*** Opening of STUDY MATERIAL ***
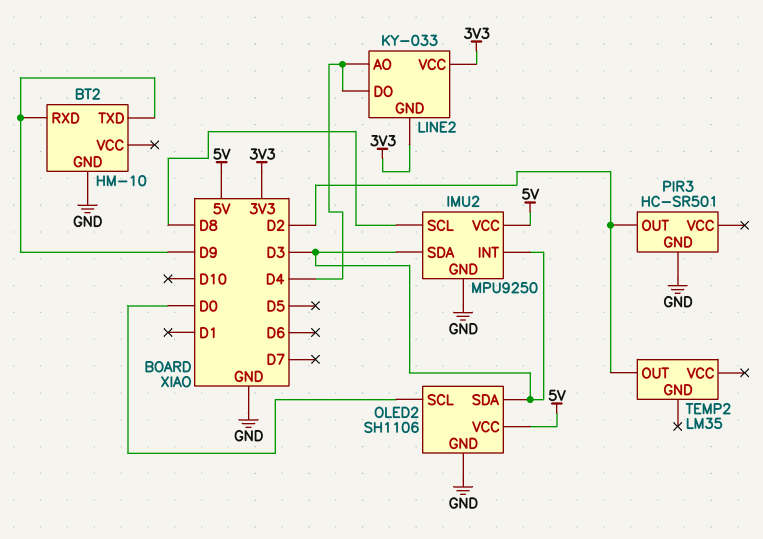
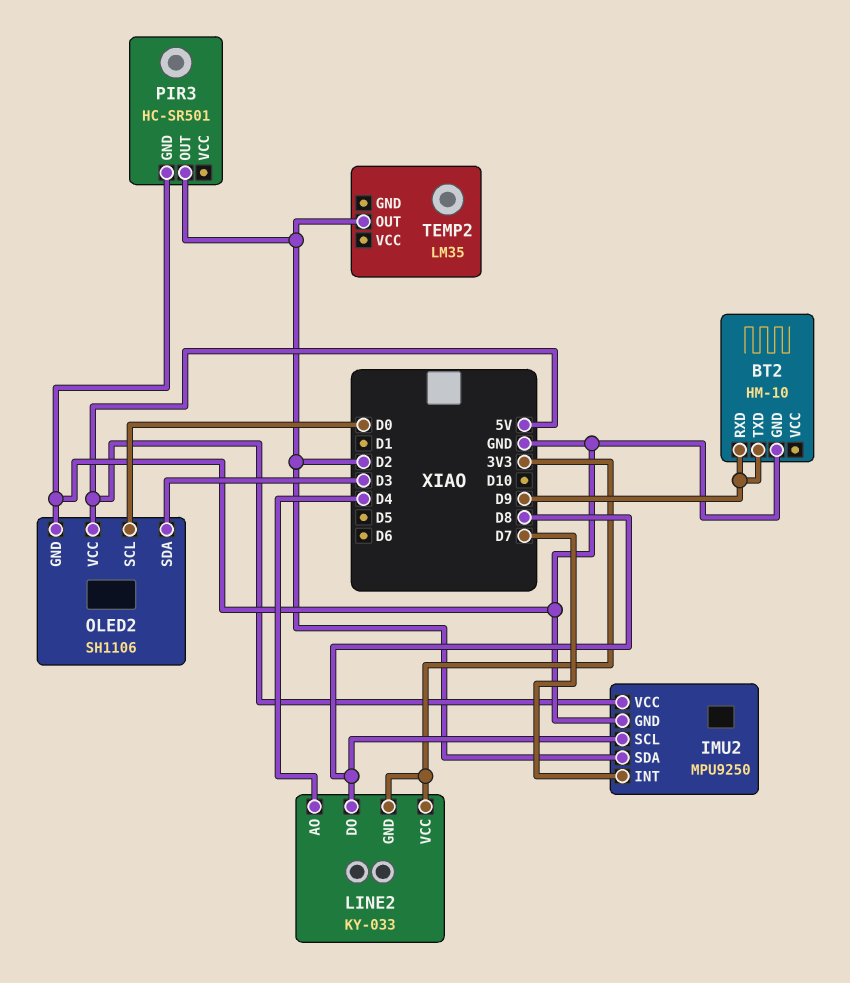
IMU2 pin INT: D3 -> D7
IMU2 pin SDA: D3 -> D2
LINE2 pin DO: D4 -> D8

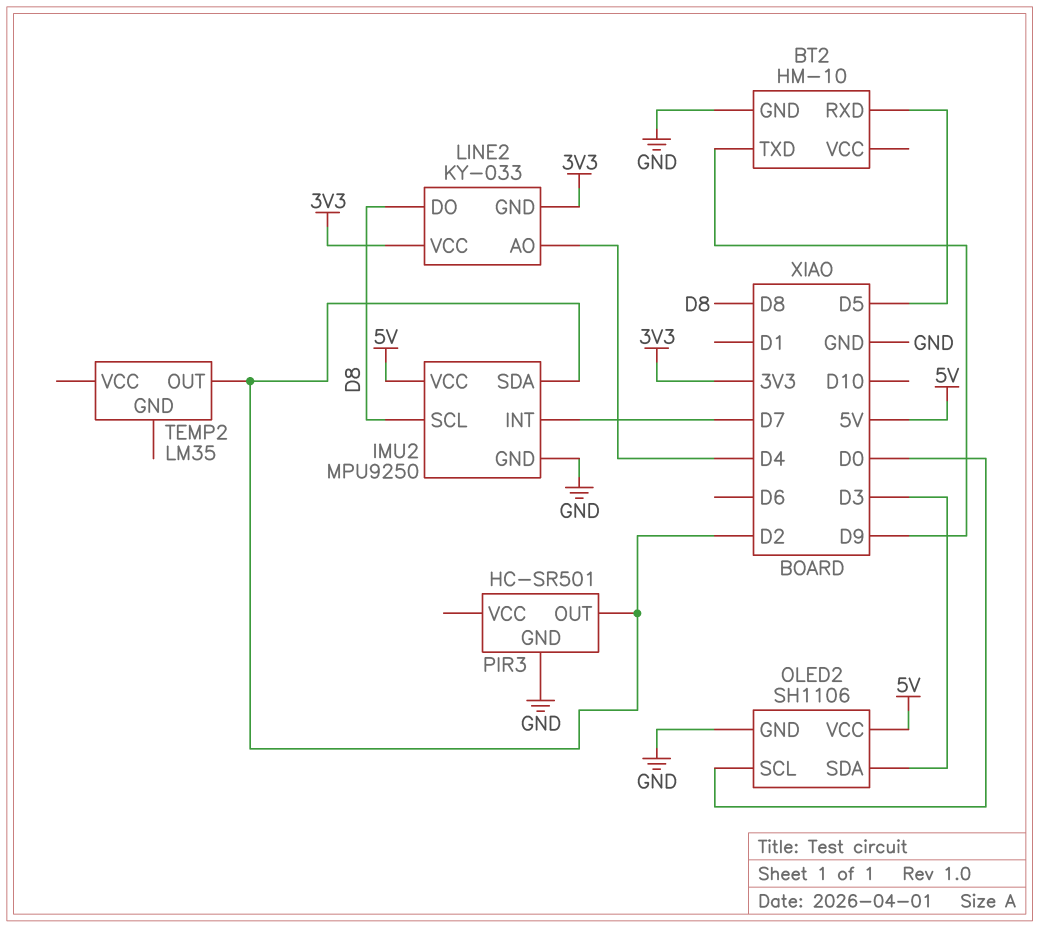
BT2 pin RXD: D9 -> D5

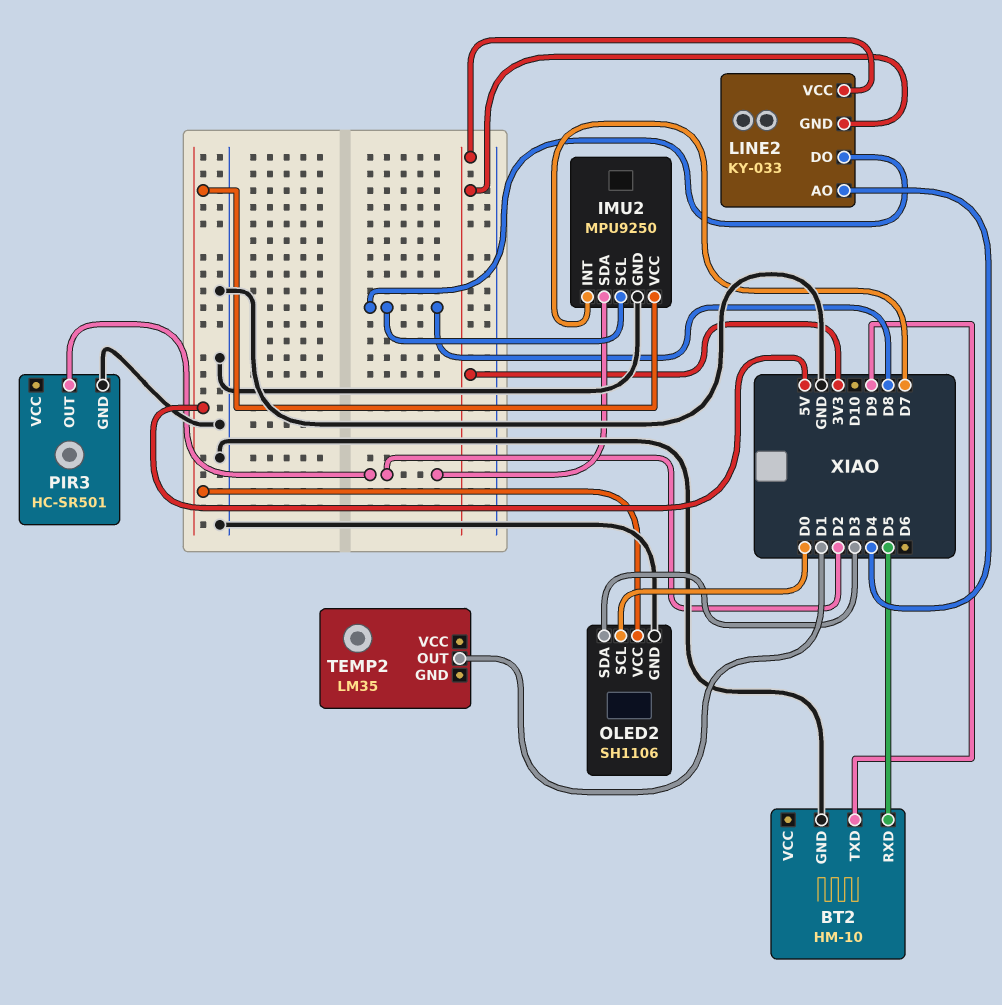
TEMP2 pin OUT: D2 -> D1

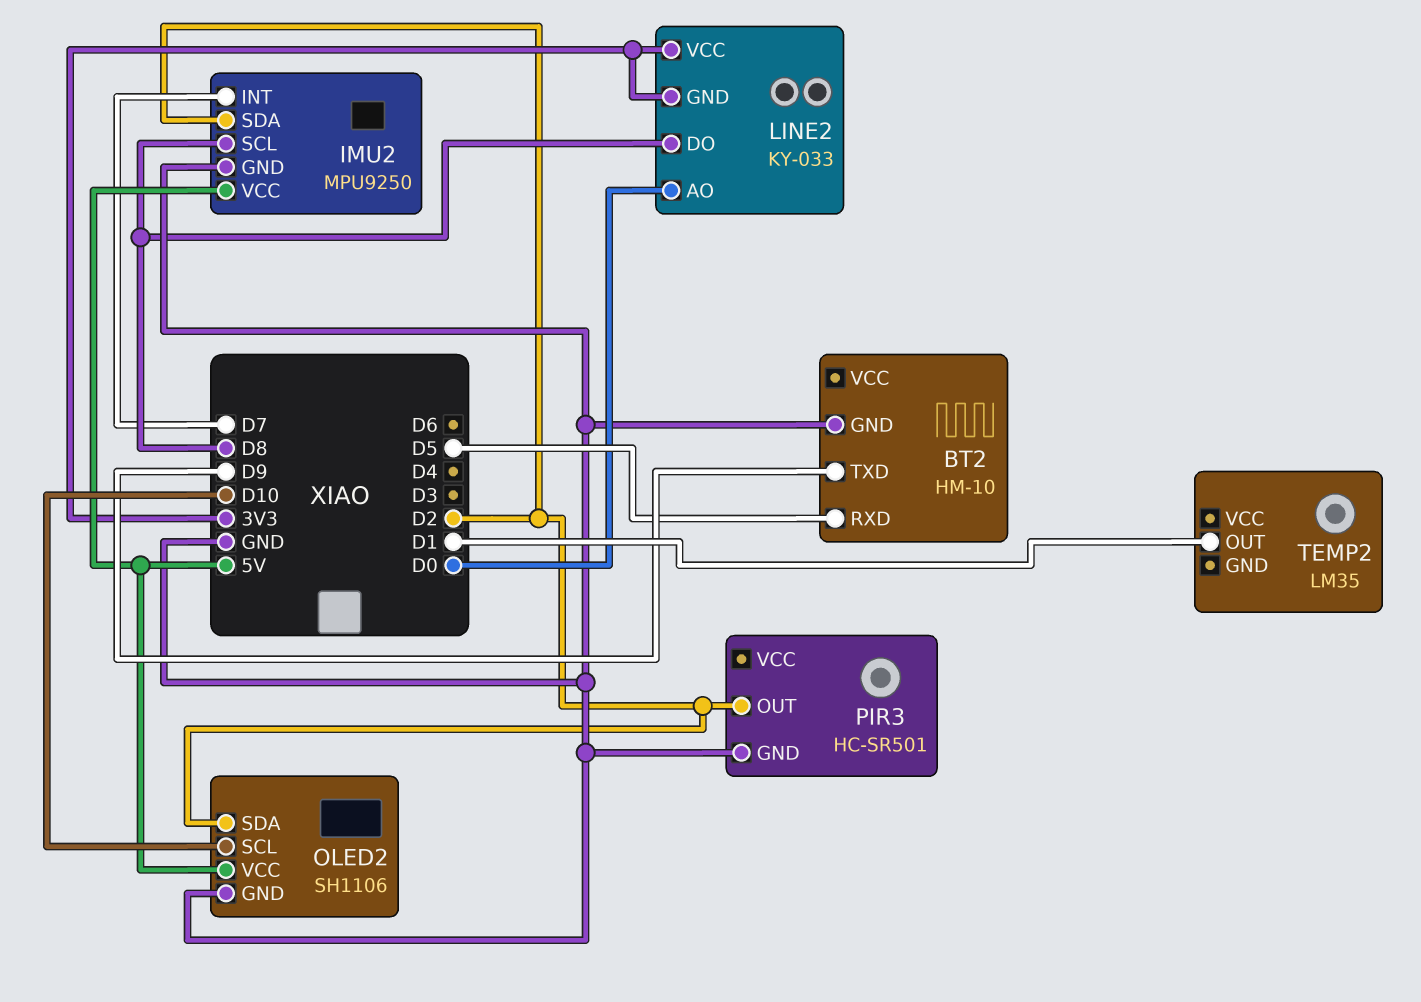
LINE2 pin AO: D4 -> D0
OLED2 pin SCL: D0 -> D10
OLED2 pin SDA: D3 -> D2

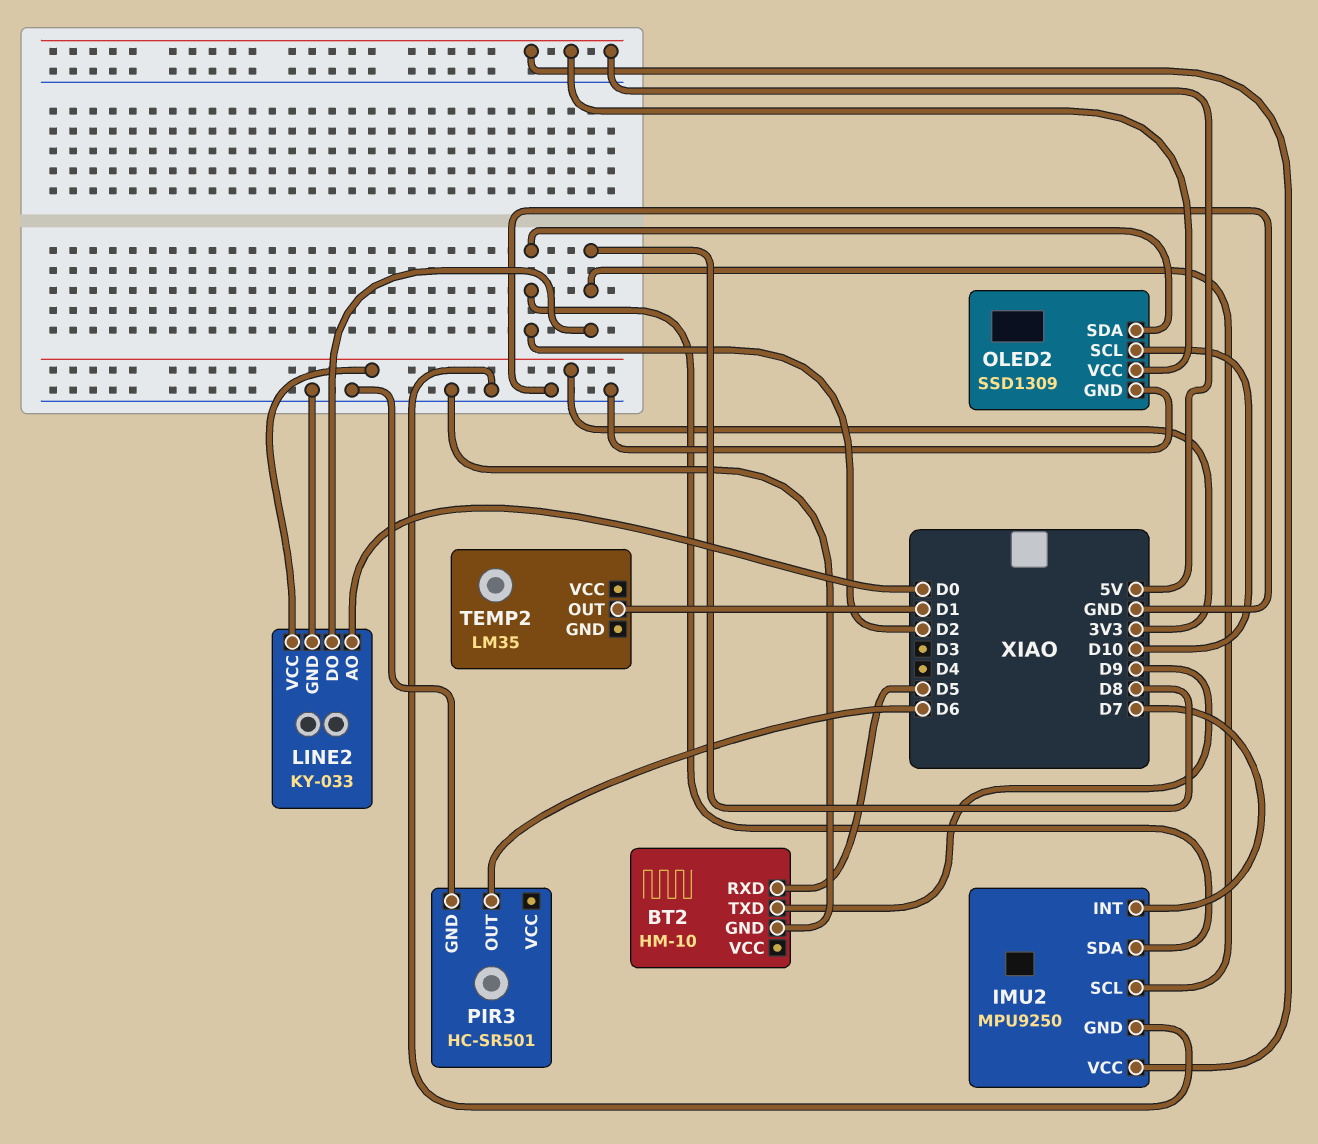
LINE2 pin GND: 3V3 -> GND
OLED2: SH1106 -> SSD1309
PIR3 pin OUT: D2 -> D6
*** Close of STUDY MATERIAL ***
◆ PROBLEM STATEMENT
Restate word for word each line of the data from the one with "LINE2 pin GND: 3V3 -> GND" to the last, keeping both ends.

◆ REPLY
LINE2 pin GND: 3V3 -> GND
OLED2: SH1106 -> SSD1309
PIR3 pin OUT: D2 -> D6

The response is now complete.